Nothing but the text of the records should come back; copy it exactly and leave the pictures out.

-=-=-=-=-

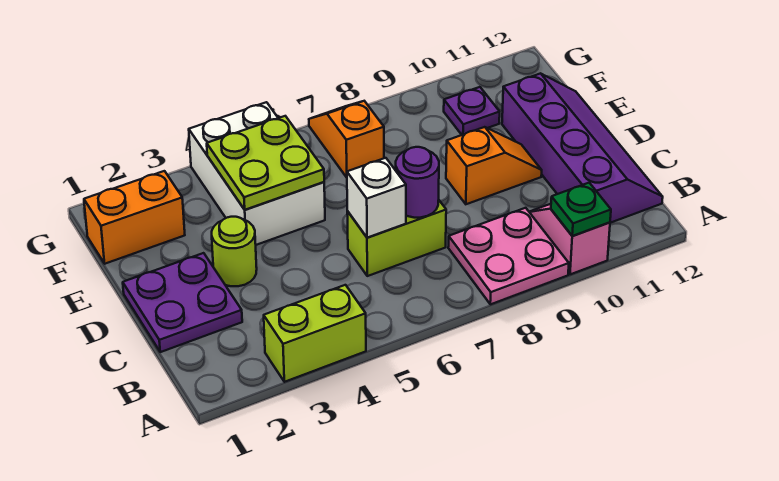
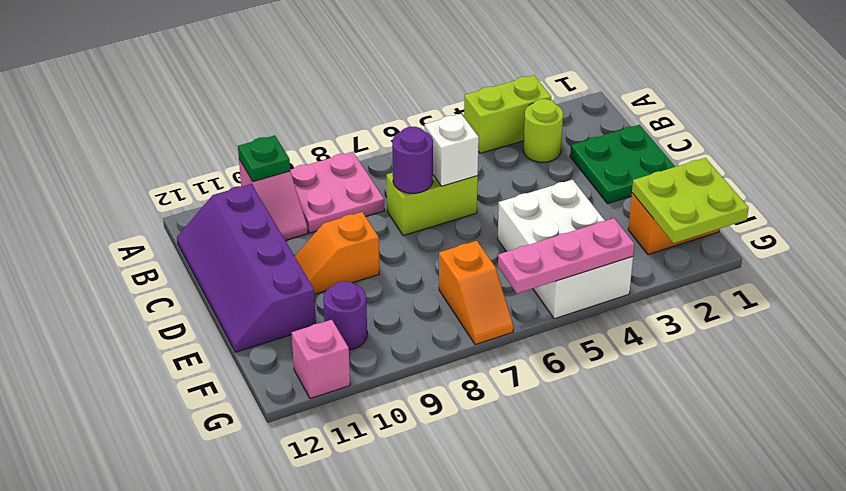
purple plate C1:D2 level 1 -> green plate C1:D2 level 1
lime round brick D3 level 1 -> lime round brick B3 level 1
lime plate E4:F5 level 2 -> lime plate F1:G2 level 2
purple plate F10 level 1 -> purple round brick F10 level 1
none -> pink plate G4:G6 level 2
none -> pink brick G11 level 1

-=-=-=-=-

▶ **TASK RESPONSE**:
purple plate C1:D2 level 1 -> green plate C1:D2 level 1
lime round brick D3 level 1 -> lime round brick B3 level 1
lime plate E4:F5 level 2 -> lime plate F1:G2 level 2
purple plate F10 level 1 -> purple round brick F10 level 1
none -> pink plate G4:G6 level 2
none -> pink brick G11 level 1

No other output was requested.